Content starts

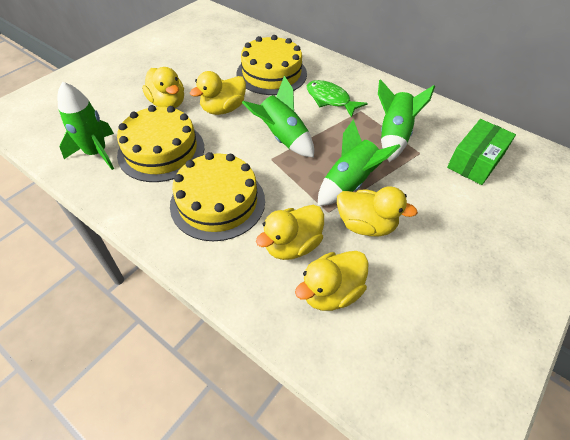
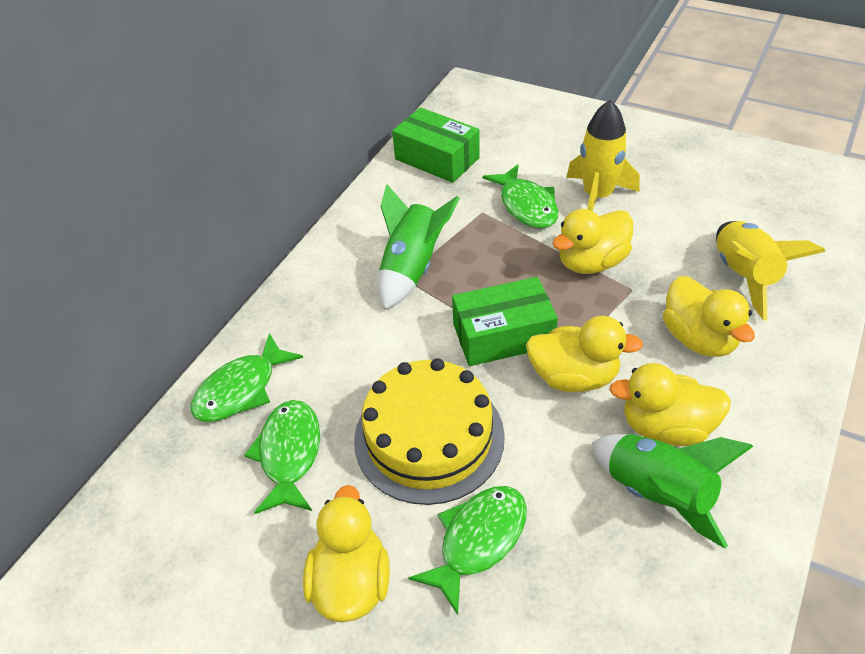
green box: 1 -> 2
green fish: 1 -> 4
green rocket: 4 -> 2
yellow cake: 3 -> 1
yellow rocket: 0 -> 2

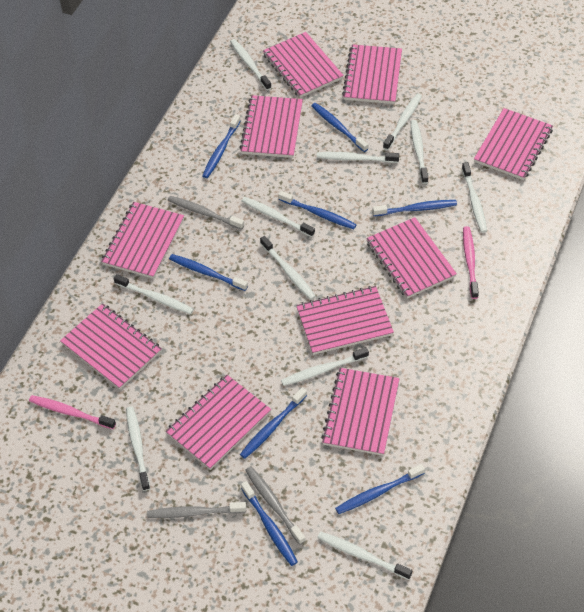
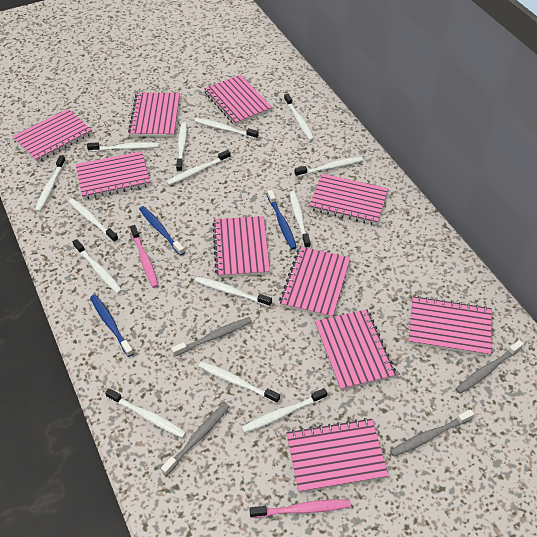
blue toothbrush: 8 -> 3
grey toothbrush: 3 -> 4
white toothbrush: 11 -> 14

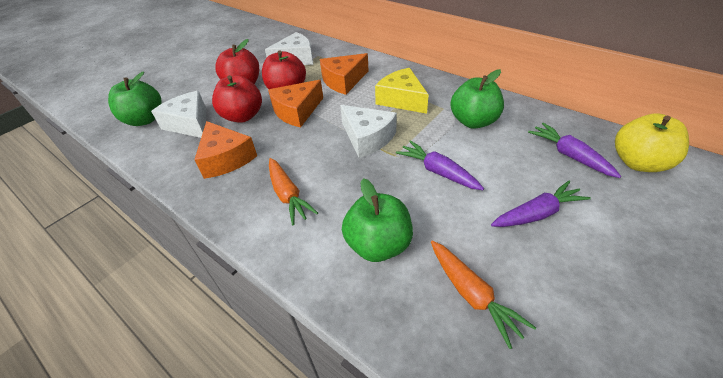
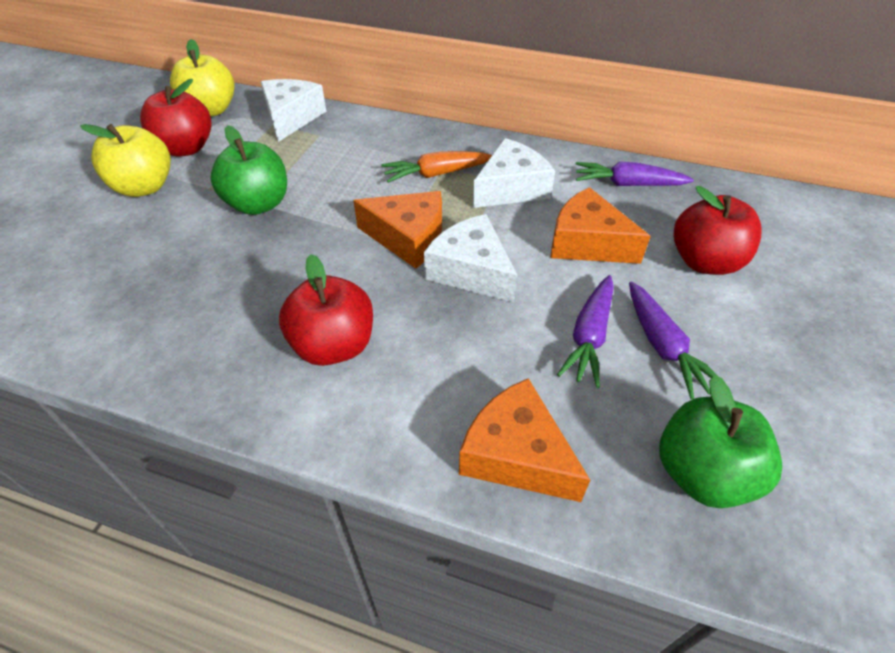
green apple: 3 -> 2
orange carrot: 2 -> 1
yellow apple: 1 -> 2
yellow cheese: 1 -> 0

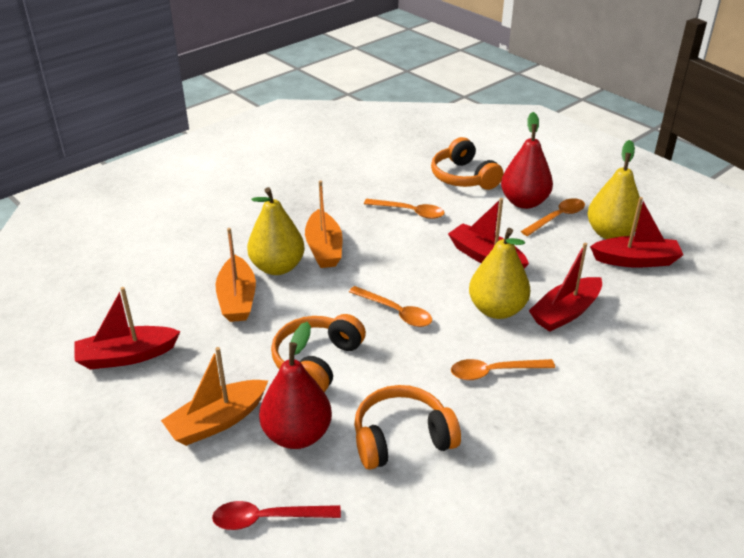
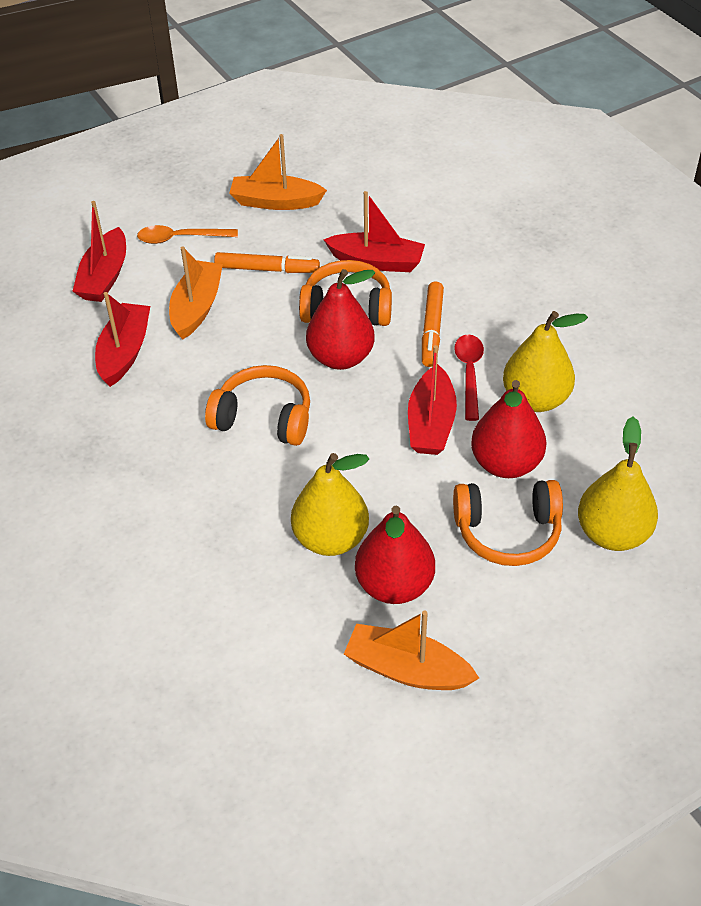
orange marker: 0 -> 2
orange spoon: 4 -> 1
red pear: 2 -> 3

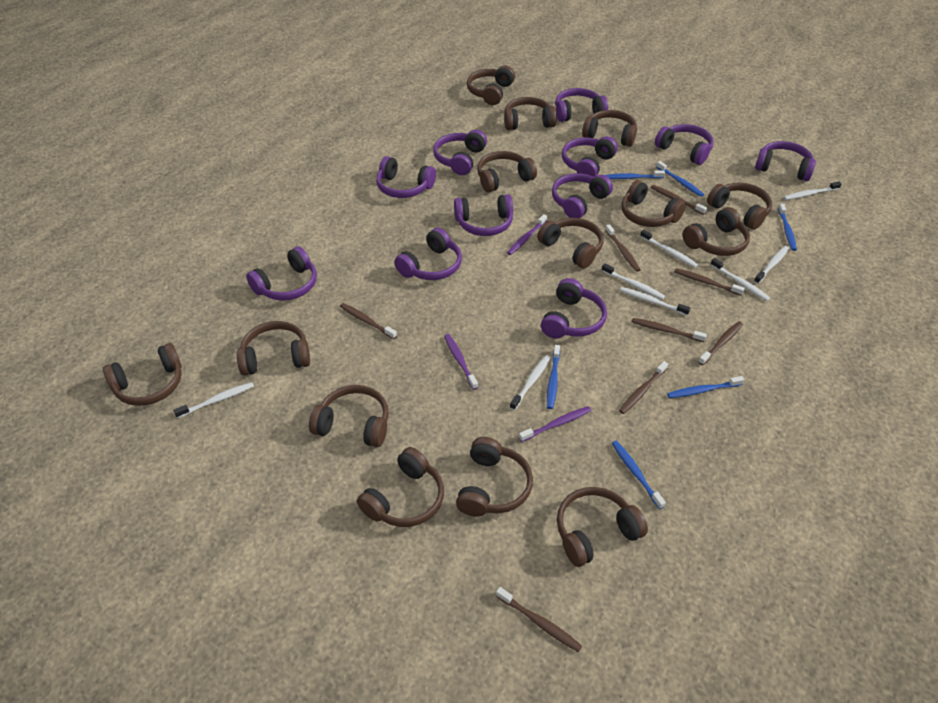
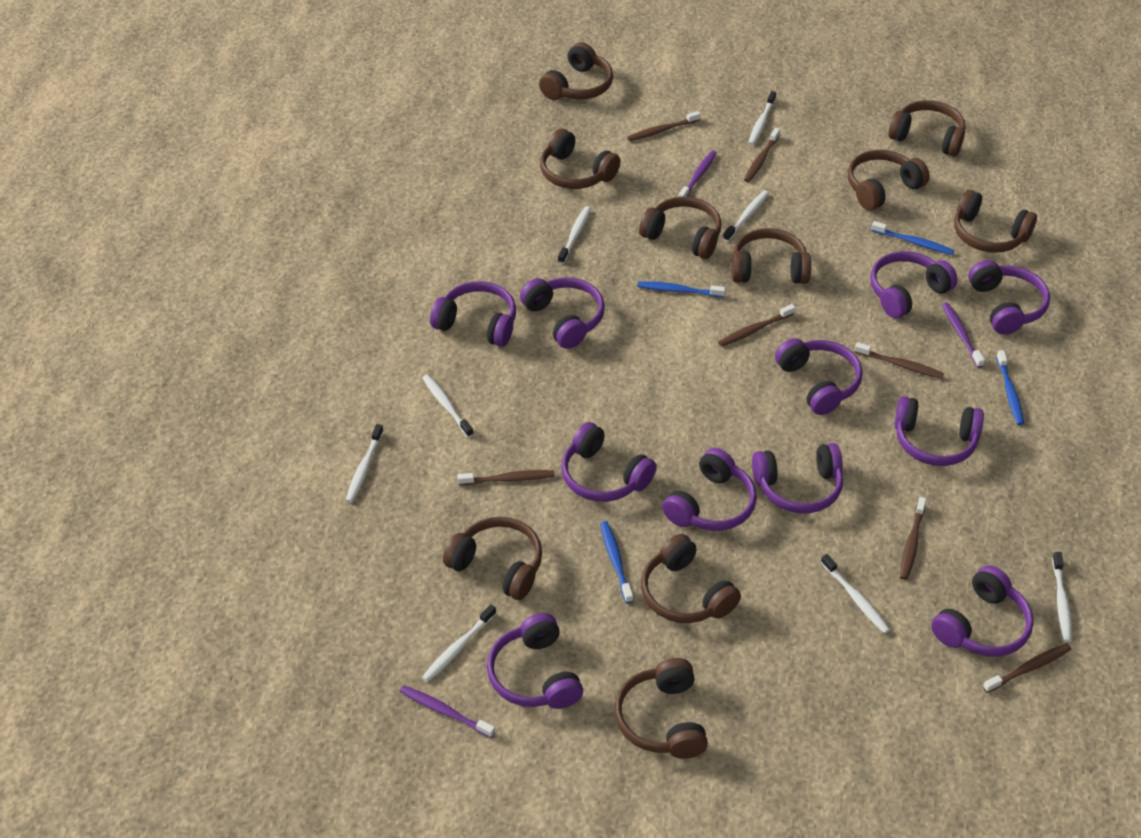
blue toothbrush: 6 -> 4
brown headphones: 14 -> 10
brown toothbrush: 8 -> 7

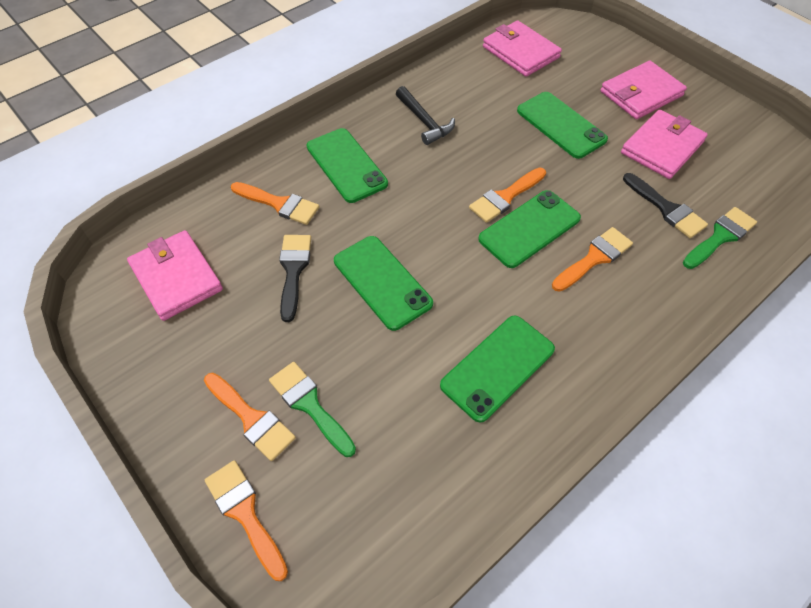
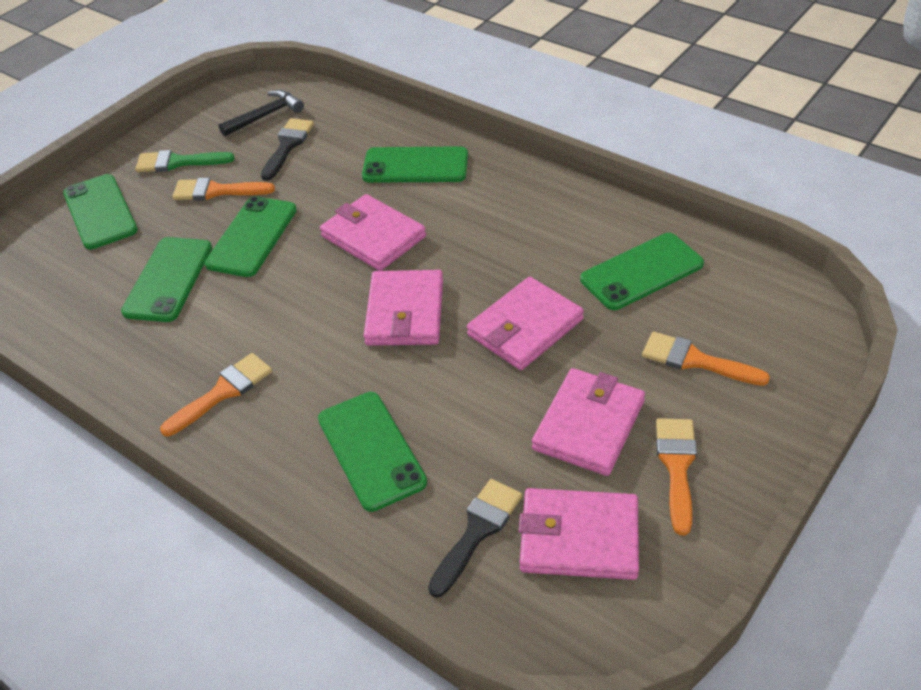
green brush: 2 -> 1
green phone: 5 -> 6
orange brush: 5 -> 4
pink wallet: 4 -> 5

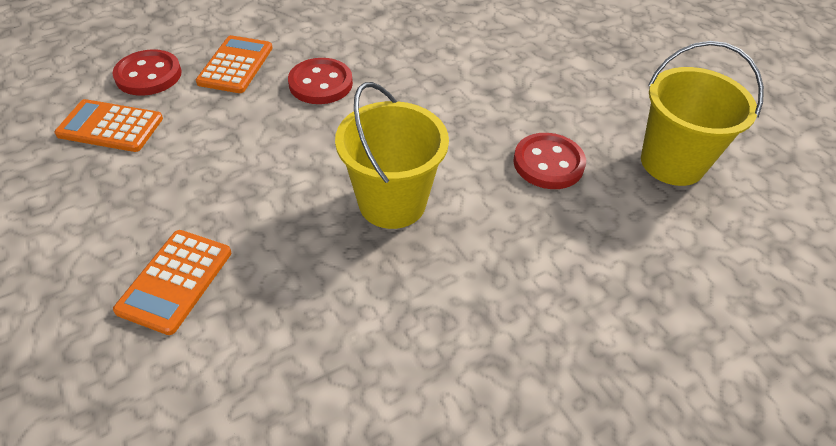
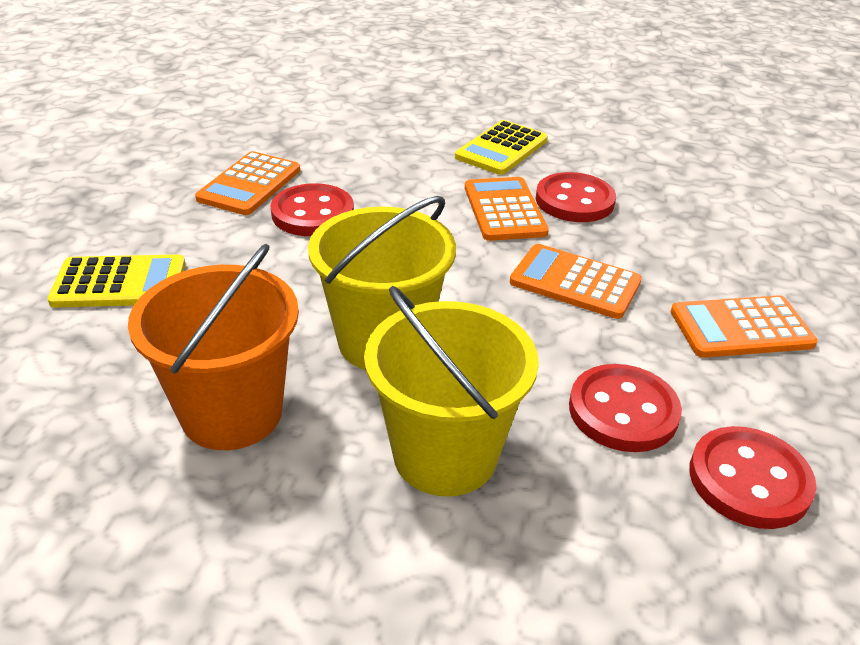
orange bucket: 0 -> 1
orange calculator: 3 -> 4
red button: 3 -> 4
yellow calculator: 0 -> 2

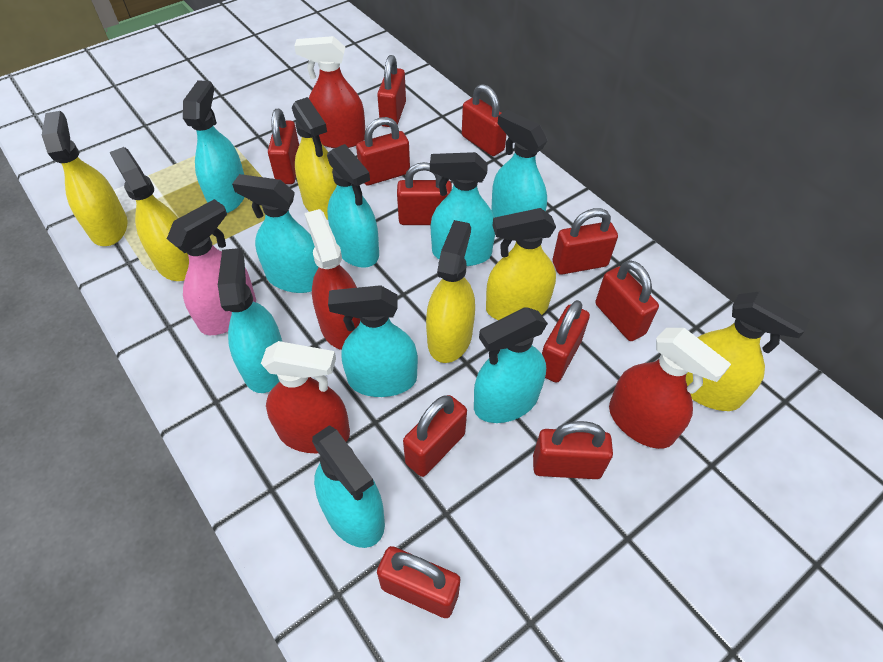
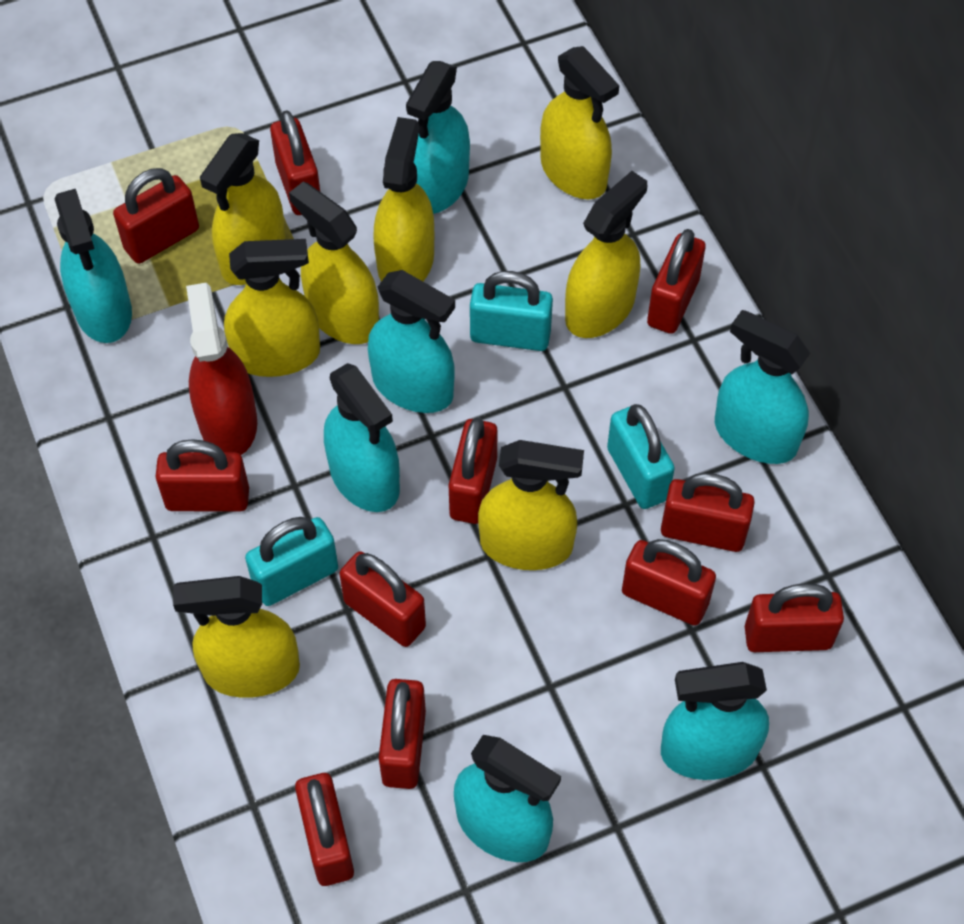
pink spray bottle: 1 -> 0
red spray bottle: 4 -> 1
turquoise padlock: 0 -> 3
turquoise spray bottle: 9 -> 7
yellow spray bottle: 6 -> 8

Content ends

» **Your objective**
Each line above where the word "bottle" occurs should be returned in full.

» **Exercise output**
pink spray bottle: 1 -> 0
red spray bottle: 4 -> 1
turquoise spray bottle: 9 -> 7
yellow spray bottle: 6 -> 8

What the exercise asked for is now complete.